=== Section Start ===

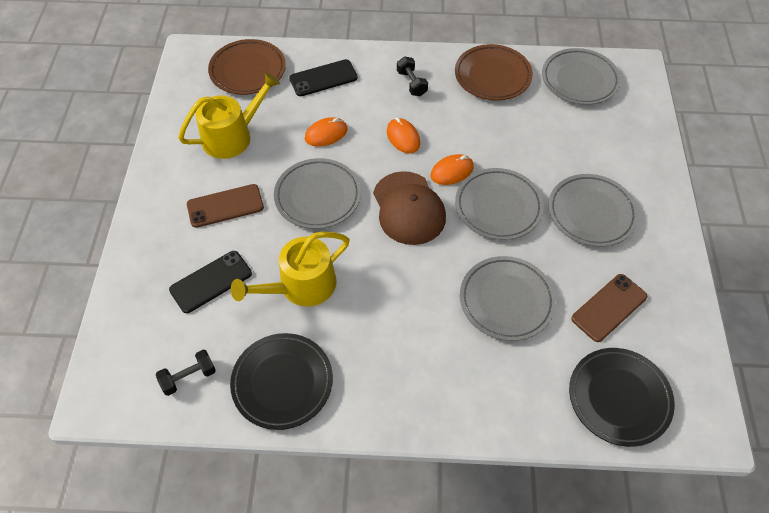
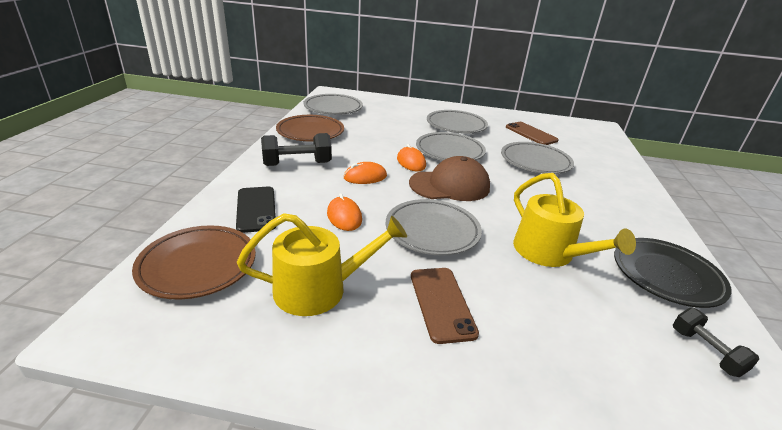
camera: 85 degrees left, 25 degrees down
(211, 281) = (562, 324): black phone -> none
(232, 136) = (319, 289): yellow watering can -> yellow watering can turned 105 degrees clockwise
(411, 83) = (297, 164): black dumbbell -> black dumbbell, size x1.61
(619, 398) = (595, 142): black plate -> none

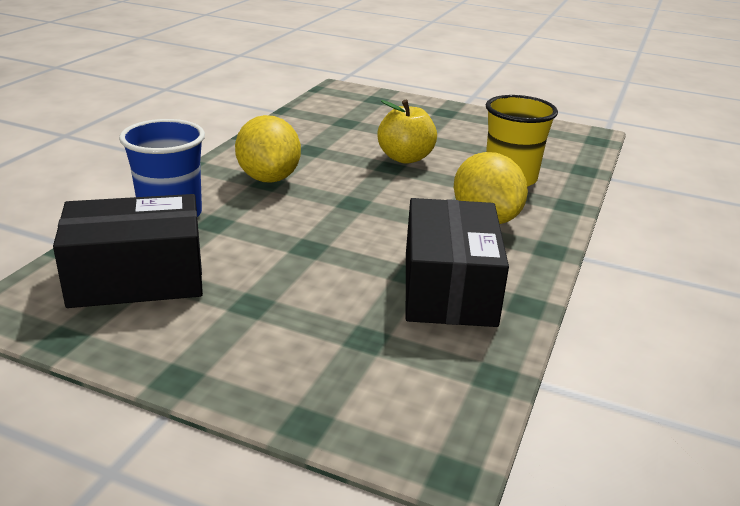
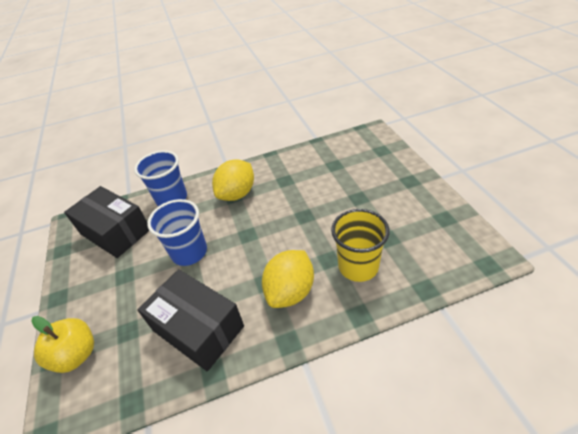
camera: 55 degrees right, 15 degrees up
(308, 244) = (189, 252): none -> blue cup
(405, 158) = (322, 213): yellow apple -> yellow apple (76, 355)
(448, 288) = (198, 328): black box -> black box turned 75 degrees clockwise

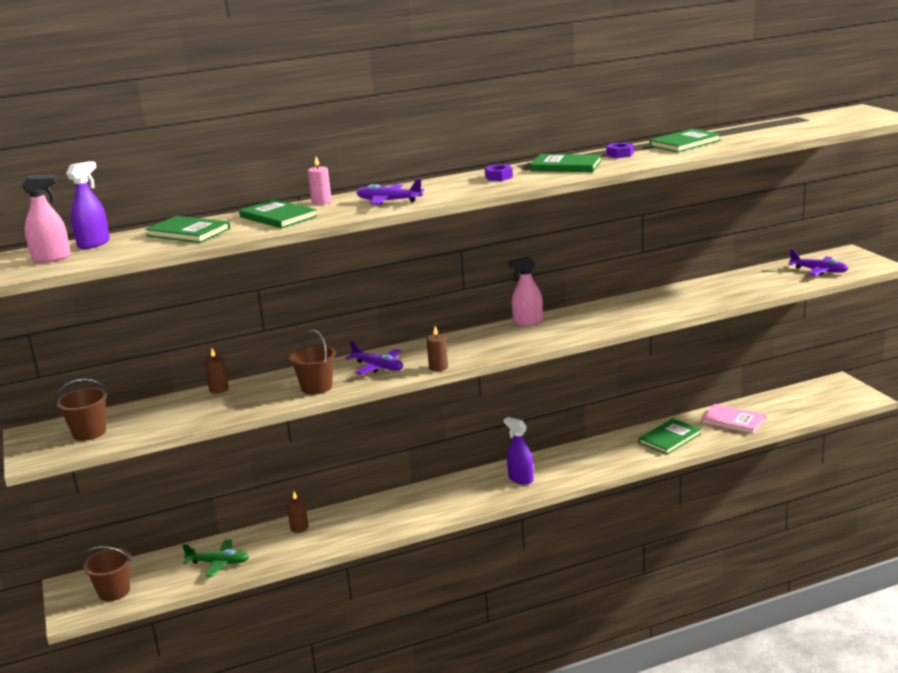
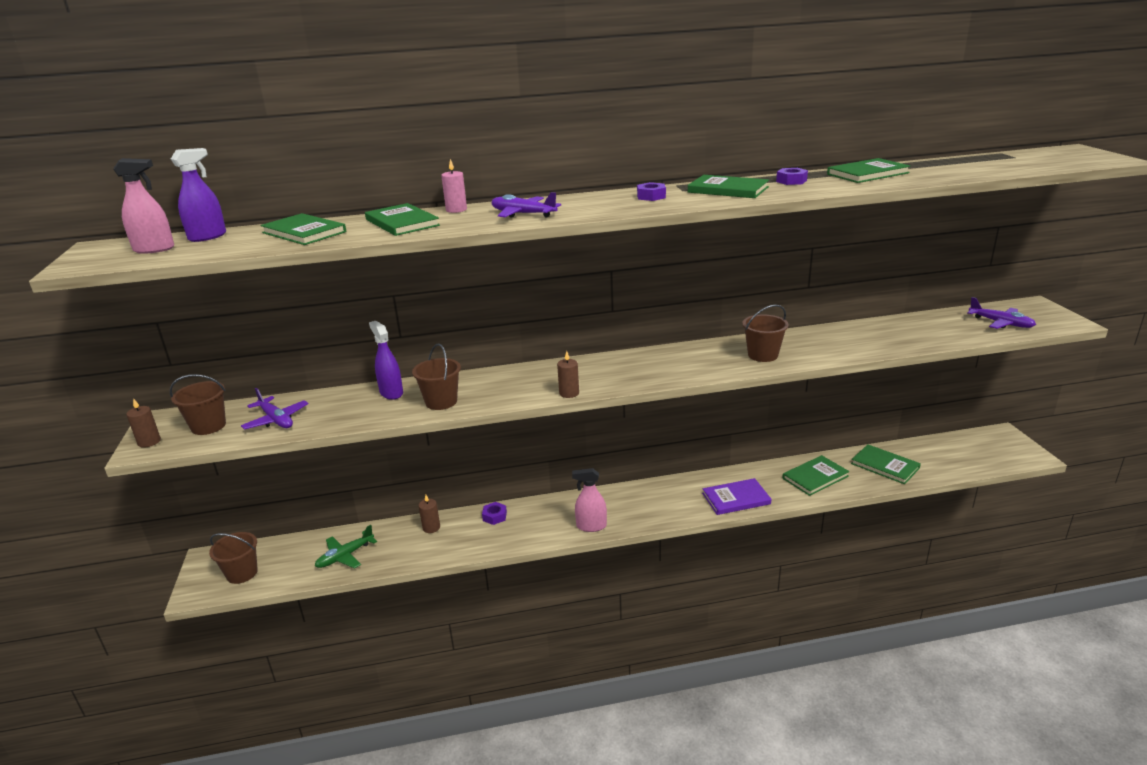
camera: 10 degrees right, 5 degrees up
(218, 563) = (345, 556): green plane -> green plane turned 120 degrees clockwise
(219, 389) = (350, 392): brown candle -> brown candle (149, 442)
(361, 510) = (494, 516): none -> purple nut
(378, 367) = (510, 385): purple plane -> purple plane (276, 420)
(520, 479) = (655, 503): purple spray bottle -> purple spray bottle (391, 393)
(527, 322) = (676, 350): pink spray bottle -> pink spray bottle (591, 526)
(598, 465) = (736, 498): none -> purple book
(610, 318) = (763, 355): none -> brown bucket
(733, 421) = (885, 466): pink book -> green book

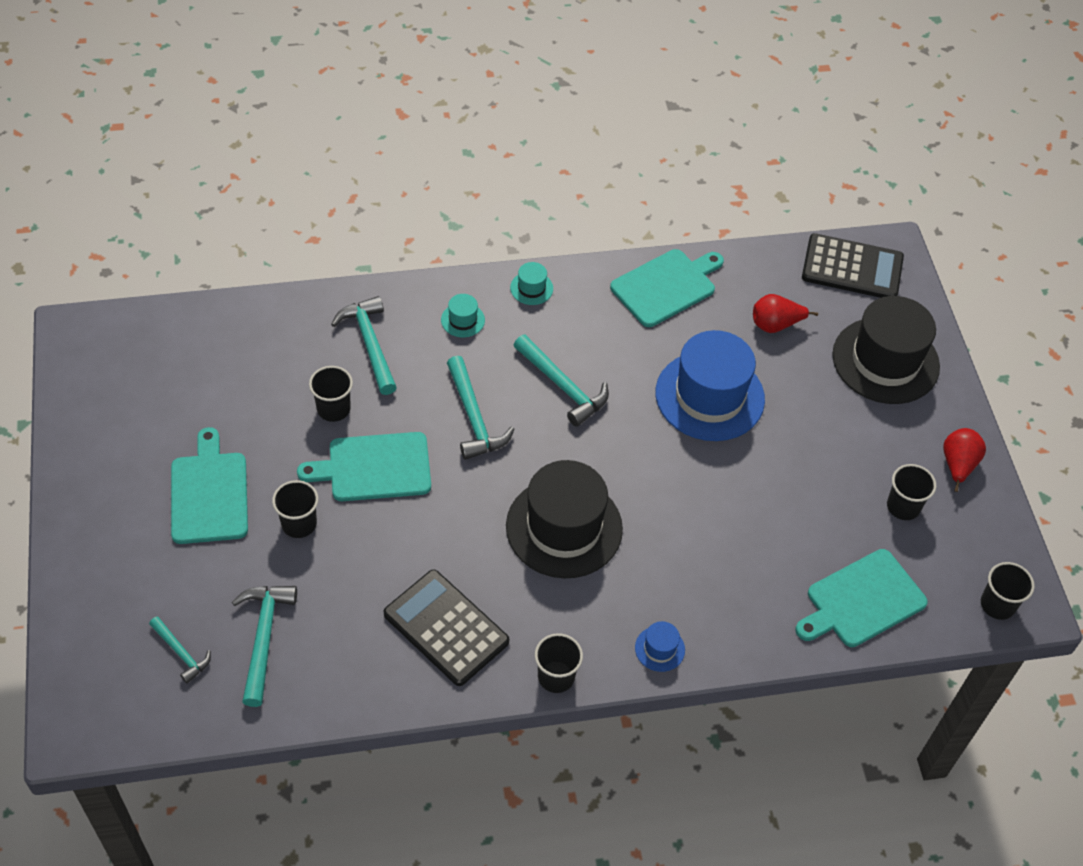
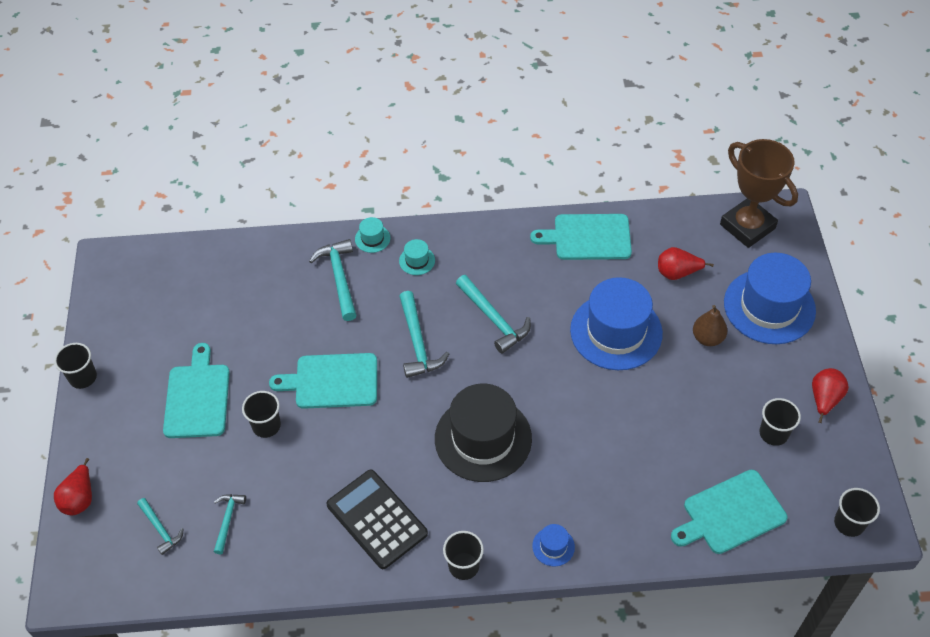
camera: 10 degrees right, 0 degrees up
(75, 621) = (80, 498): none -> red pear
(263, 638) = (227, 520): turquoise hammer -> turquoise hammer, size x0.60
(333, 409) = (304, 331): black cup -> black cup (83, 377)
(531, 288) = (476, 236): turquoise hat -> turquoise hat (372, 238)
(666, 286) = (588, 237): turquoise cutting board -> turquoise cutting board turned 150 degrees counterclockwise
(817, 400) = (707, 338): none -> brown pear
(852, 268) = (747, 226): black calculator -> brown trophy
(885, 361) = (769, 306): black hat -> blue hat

=== Section End ===

Task goal. With pictures left out, repeat exactly the lines from the line bearing "(218, 563) = (345, 556): green" through the final line of the records above.

Exercise answer.
(218, 563) = (345, 556): green plane -> green plane turned 120 degrees clockwise
(219, 389) = (350, 392): brown candle -> brown candle (149, 442)
(361, 510) = (494, 516): none -> purple nut
(378, 367) = (510, 385): purple plane -> purple plane (276, 420)
(520, 479) = (655, 503): purple spray bottle -> purple spray bottle (391, 393)
(527, 322) = (676, 350): pink spray bottle -> pink spray bottle (591, 526)
(598, 465) = (736, 498): none -> purple book
(610, 318) = (763, 355): none -> brown bucket
(733, 421) = (885, 466): pink book -> green book

camera: 10 degrees right, 0 degrees up
(75, 621) = (80, 498): none -> red pear
(263, 638) = (227, 520): turquoise hammer -> turquoise hammer, size x0.60
(333, 409) = (304, 331): black cup -> black cup (83, 377)
(531, 288) = (476, 236): turquoise hat -> turquoise hat (372, 238)
(666, 286) = (588, 237): turquoise cutting board -> turquoise cutting board turned 150 degrees counterclockwise
(817, 400) = (707, 338): none -> brown pear
(852, 268) = (747, 226): black calculator -> brown trophy
(885, 361) = (769, 306): black hat -> blue hat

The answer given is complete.